* _YOUR ASSIGNMENT_:
From the data below, please reproduce exactly everything from the line that contains "SERVO2: SG90 -> DS3218" down to the line that contains "SONAR1 pin TRIG: D11 -> none", with both ends included.

* _EXERCISE INPUT_:
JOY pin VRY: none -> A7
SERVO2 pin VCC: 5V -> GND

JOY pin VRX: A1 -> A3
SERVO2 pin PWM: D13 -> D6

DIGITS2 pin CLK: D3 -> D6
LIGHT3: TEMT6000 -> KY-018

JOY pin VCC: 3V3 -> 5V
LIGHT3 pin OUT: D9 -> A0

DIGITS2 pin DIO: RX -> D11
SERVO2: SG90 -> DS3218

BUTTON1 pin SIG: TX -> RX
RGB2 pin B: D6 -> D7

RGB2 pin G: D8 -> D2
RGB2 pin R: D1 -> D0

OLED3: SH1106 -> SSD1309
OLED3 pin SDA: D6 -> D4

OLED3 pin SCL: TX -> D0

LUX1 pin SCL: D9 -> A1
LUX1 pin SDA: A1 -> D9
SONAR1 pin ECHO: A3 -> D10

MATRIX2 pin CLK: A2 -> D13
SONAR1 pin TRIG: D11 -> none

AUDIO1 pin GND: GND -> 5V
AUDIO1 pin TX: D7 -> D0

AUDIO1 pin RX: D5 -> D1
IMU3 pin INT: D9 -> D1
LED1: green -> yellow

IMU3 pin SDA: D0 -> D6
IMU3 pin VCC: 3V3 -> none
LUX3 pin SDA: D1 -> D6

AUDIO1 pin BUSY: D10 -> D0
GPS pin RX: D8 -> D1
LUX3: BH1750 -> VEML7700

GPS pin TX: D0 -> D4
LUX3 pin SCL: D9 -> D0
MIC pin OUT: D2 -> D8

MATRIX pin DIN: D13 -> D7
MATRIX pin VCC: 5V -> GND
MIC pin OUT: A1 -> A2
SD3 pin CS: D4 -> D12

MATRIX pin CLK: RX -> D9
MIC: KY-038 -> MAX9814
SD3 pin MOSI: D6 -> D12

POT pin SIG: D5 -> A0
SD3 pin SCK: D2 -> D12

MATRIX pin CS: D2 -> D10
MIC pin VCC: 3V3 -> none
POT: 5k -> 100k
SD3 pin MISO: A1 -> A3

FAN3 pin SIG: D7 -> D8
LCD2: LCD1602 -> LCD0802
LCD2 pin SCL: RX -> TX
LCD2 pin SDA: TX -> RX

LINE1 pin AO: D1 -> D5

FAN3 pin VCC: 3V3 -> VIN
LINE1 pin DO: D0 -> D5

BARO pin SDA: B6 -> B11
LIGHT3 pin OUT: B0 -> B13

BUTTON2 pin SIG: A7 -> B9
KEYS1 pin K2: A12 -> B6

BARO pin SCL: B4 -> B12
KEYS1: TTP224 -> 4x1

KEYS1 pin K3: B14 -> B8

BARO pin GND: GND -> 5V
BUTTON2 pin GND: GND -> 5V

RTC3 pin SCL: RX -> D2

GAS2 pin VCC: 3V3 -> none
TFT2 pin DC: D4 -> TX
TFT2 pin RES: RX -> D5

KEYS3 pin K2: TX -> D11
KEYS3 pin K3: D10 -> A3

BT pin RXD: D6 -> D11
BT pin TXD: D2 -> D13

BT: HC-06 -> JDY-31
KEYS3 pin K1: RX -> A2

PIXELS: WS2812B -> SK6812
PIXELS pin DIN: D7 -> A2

* _ANSWER SECTION_:
SERVO2: SG90 -> DS3218

BUTTON1 pin SIG: TX -> RX
RGB2 pin B: D6 -> D7

RGB2 pin G: D8 -> D2
RGB2 pin R: D1 -> D0

OLED3: SH1106 -> SSD1309
OLED3 pin SDA: D6 -> D4

OLED3 pin SCL: TX -> D0

LUX1 pin SCL: D9 -> A1
LUX1 pin SDA: A1 -> D9
SONAR1 pin ECHO: A3 -> D10

MATRIX2 pin CLK: A2 -> D13
SONAR1 pin TRIG: D11 -> none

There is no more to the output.